## Raw data
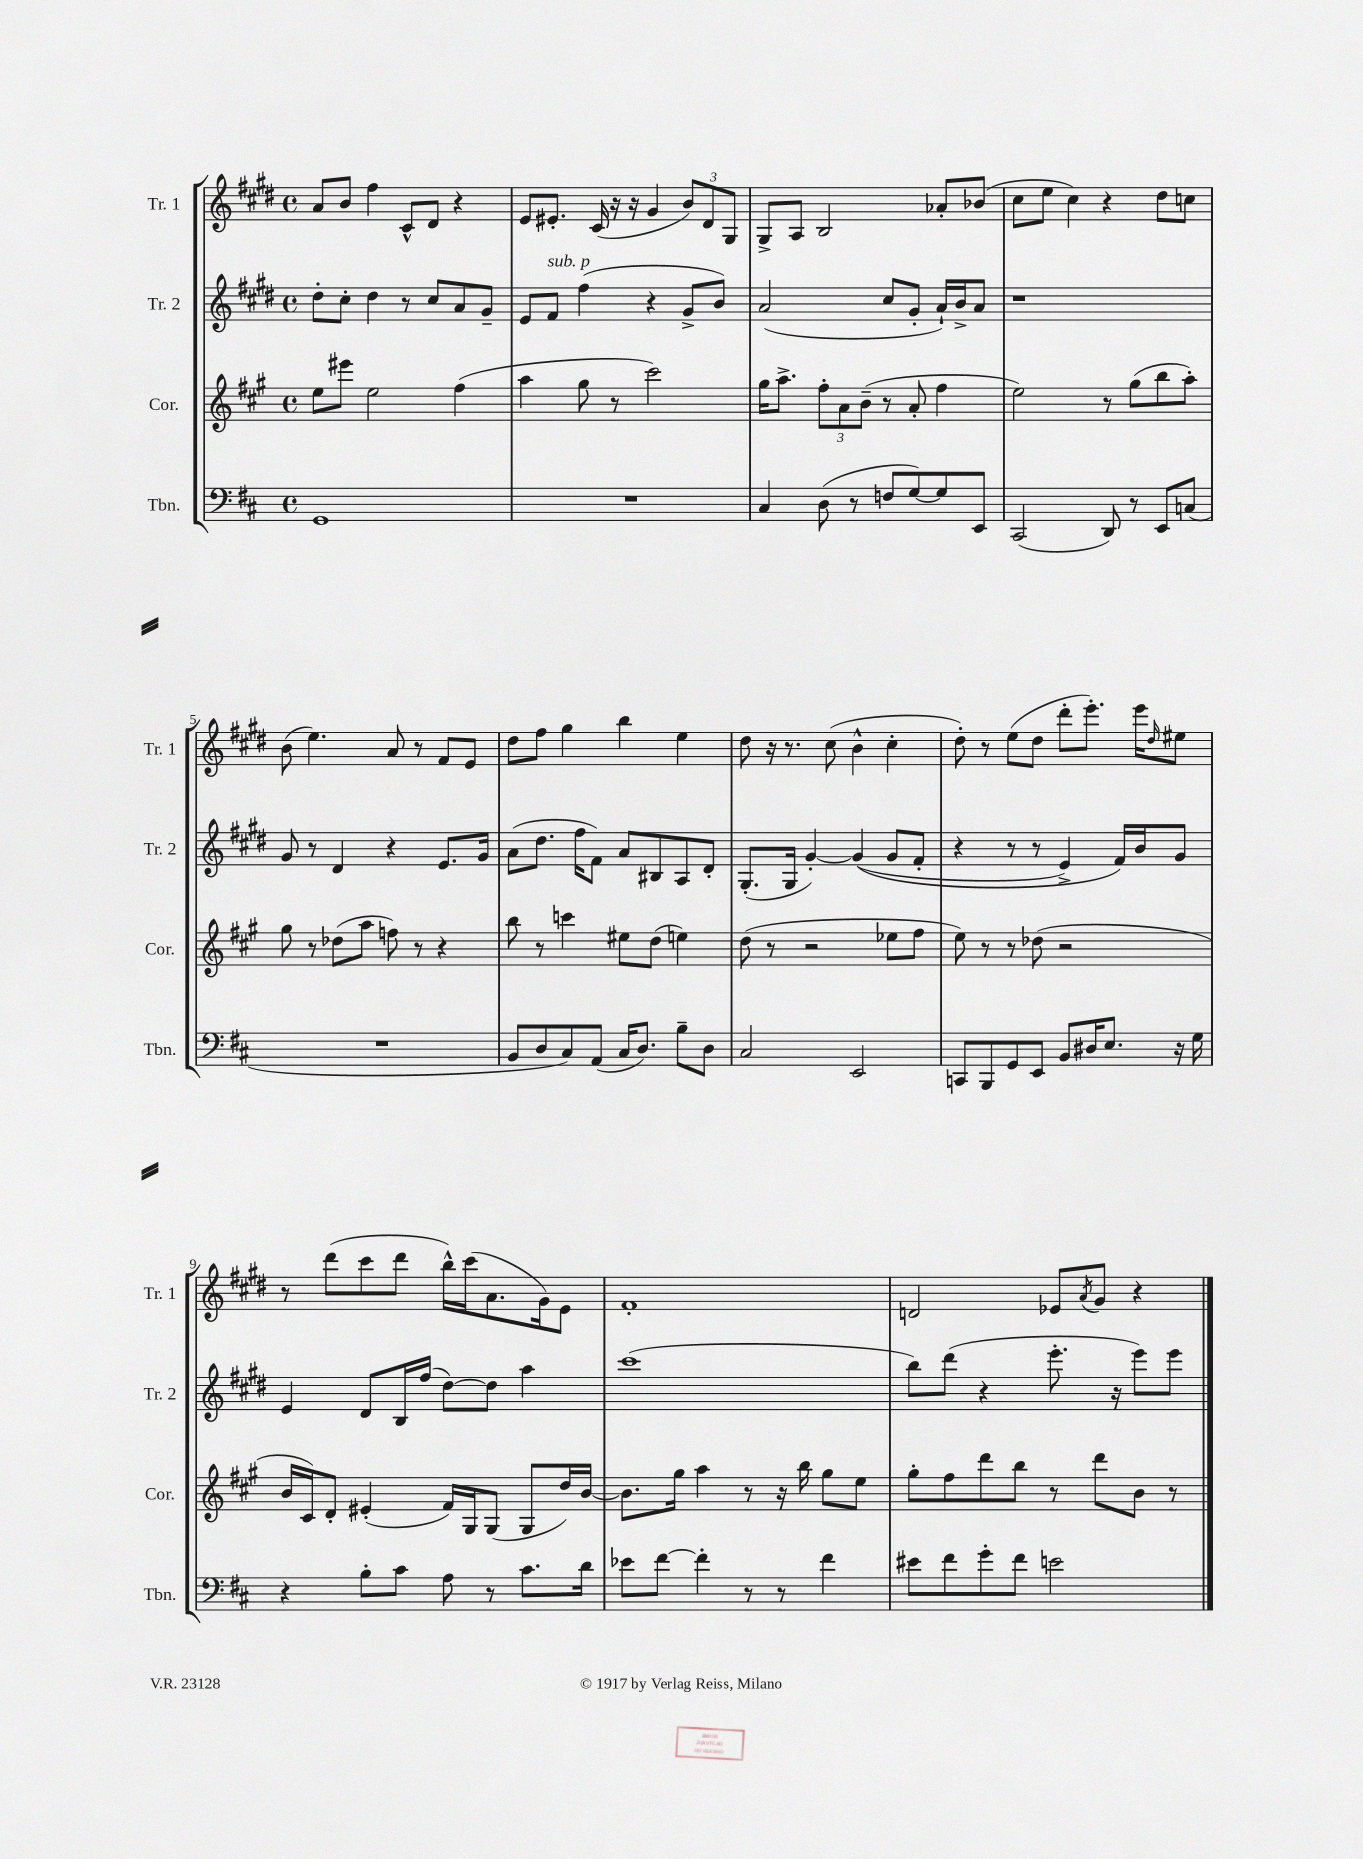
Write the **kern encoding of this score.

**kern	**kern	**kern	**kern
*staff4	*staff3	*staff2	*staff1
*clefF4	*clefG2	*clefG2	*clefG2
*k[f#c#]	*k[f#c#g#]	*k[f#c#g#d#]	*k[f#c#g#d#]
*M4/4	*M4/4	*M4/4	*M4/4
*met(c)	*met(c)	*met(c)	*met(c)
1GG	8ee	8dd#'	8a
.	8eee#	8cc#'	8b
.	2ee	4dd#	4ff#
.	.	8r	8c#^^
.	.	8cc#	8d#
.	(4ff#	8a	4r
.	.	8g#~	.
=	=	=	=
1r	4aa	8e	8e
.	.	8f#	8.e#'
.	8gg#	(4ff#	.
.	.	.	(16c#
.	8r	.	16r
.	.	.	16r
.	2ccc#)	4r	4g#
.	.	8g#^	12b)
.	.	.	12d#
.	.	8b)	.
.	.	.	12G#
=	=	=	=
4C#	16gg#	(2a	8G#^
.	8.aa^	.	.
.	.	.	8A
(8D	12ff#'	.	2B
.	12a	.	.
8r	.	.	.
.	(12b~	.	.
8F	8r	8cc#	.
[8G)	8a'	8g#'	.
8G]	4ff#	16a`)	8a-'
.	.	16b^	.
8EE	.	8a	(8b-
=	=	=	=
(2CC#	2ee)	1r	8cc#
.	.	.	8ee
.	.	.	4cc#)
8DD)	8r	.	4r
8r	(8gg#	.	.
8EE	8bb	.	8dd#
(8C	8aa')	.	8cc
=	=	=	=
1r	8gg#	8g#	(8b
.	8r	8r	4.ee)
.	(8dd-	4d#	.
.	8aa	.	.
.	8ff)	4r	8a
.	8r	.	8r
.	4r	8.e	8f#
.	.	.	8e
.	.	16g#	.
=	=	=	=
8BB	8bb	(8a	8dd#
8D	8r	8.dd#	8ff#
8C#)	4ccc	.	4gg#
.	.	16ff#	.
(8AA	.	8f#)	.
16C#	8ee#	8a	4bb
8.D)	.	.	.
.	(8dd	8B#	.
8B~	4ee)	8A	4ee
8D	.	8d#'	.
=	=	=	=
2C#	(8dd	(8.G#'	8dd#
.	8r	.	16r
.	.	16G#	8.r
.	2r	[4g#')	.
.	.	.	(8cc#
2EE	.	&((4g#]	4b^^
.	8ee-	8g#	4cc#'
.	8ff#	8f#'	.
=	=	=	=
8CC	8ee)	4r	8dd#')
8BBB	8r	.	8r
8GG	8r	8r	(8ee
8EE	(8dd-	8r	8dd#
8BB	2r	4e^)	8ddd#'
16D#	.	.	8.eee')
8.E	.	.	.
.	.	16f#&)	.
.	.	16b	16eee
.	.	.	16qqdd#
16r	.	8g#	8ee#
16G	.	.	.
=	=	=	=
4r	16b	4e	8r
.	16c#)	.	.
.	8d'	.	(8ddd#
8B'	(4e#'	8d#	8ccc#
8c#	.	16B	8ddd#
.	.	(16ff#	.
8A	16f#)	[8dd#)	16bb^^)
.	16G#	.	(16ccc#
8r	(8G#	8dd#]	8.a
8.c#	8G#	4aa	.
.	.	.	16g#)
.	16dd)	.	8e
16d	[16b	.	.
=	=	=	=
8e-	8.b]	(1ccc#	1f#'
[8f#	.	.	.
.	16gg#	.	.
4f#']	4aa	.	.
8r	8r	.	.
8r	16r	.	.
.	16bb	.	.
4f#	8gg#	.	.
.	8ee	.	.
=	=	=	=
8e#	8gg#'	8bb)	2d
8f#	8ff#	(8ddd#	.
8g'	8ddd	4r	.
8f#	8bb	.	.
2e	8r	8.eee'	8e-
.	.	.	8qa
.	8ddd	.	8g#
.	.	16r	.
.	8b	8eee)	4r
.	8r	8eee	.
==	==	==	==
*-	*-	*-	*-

## Exercise task
Copy out every line of the records above without changing a single character, and leave out the pictures.

## Exercise response
Write the **kern encoding of this score.

**kern	**kern	**kern	**kern
*staff4	*staff3	*staff2	*staff1
*clefF4	*clefG2	*clefG2	*clefG2
*k[f#c#]	*k[f#c#g#]	*k[f#c#g#d#]	*k[f#c#g#d#]
*M4/4	*M4/4	*M4/4	*M4/4
*met(c)	*met(c)	*met(c)	*met(c)
1GG	8ee	8dd#'	8a
.	8eee#	8cc#'	8b
.	2ee	4dd#	4ff#
.	.	8r	8c#^^
.	.	8cc#	8d#
.	(4ff#	8a	4r
.	.	8g#~	.
=	=	=	=
1r	4aa	8e	8e
.	.	8f#	8.e#'
.	8gg#	(4ff#	.
.	.	.	(16c#
.	8r	.	16r
.	.	.	16r
.	2ccc#)	4r	4g#
.	.	8g#^	12b)
.	.	.	12d#
.	.	8b)	.
.	.	.	12G#
=	=	=	=
4C#	16gg#	(2a	8G#^
.	8.aa^	.	.
.	.	.	8A
(8D	12ff#'	.	2B
.	12a	.	.
8r	.	.	.
.	(12b~	.	.
8F	8r	8cc#	.
[8G)	8a'	8g#'	.
8G]	4ff#	16a`)	8a-'
.	.	16b^	.
8EE	.	8a	(8b-
=	=	=	=
(2CC#	2ee)	1r	8cc#
.	.	.	8ee
.	.	.	4cc#)
8DD)	8r	.	4r
8r	(8gg#	.	.
8EE	8bb	.	8dd#
(8C	8aa')	.	8cc
=	=	=	=
1r	8gg#	8g#	(8b
.	8r	8r	4.ee)
.	(8dd-	4d#	.
.	8aa	.	.
.	8ff)	4r	8a
.	8r	.	8r
.	4r	8.e	8f#
.	.	.	8e
.	.	16g#	.
=	=	=	=
8BB	8bb	(8a	8dd#
8D	8r	8.dd#	8ff#
8C#)	4ccc	.	4gg#
.	.	16ff#	.
(8AA	.	8f#)	.
16C#	8ee#	8a	4bb
8.D)	.	.	.
.	(8dd	8B#	.
8B~	4ee)	8A	4ee
8D	.	8d#'	.
=	=	=	=
2C#	(8dd	(8.G#'	8dd#
.	8r	.	16r
.	.	16G#	8.r
.	2r	[4g#')	.
.	.	.	(8cc#
2EE	.	&((4g#]	4b^^
.	8ee-	8g#	4cc#'
.	8ff#	8f#'	.
=	=	=	=
8CC	8ee)	4r	8dd#')
8BBB	8r	.	8r
8GG	8r	8r	(8ee
8EE	(8dd-	8r	8dd#
8BB	2r	4e^)	8ddd#'
16D#	.	.	8.eee')
8.E	.	.	.
.	.	16f#&)	.
.	.	16b	16eee
.	.	.	16qqdd#
16r	.	8g#	8ee#
16G	.	.	.
=	=	=	=
4r	16b	4e	8r
.	16c#)	.	.
.	8d'	.	(8ddd#
8B'	(4e#'	8d#	8ccc#
8c#	.	16B	8ddd#
.	.	(16ff#	.
8A	16f#)	[8dd#)	16bb^^)
.	16G#	.	(16ccc#
8r	(8G#	8dd#]	8.a
8.c#	8G#	4aa	.
.	.	.	16g#)
.	16dd)	.	8e
16d	[16b	.	.
=	=	=	=
8e-	8.b]	(1ccc#	1f#'
[8f#	.	.	.
.	16gg#	.	.
4f#']	4aa	.	.
8r	8r	.	.
8r	16r	.	.
.	16bb	.	.
4f#	8gg#	.	.
.	8ee	.	.
=	=	=	=
8e#	8gg#'	8bb)	2d
8f#	8ff#	(8ddd#	.
8g'	8ddd	4r	.
8f#	8bb	.	.
2e	8r	8.eee'	8e-
.	.	.	8qa
.	8ddd	.	8g#
.	.	16r	.
.	8b	8eee)	4r
.	8r	8eee	.
==	==	==	==
*-	*-	*-	*-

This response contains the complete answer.